◆ **What is needed**
For every line in the data below, check for the word "brown", then state how many lines have it. Answer with the number only.

Extracted records:
▼▼▼

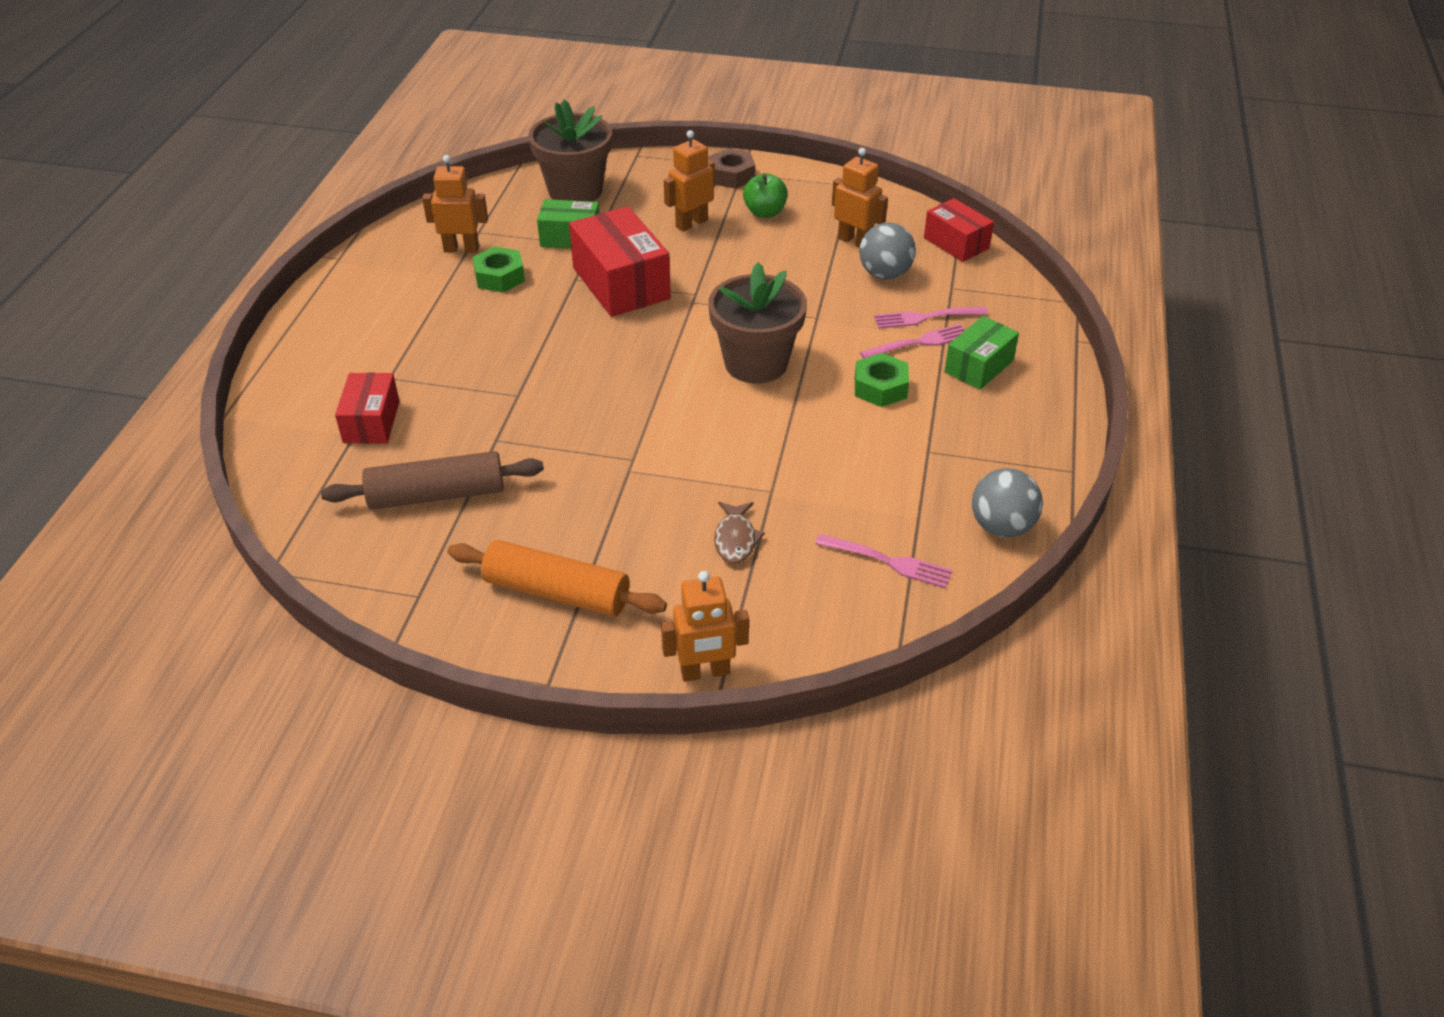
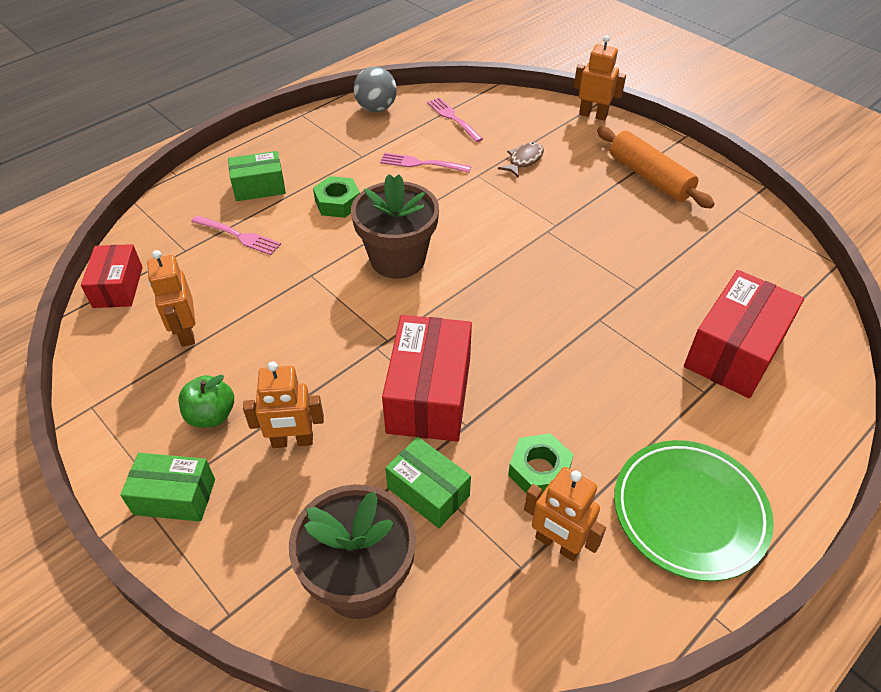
camera: 145 degrees left, 5 degrees up
(371, 422) = (734, 351): red box -> red box, size x1.65
(374, 298) = (689, 512): none -> green plate
(437, 495) = (701, 266): brown rolling pin -> none
(731, 175) = (175, 497): brown nut -> green box
(884, 274) = (211, 287): grey ball -> none
(918, 343) = (271, 220): pink fork -> pink fork (422, 164)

▲▲▲

◆ **Output below**
2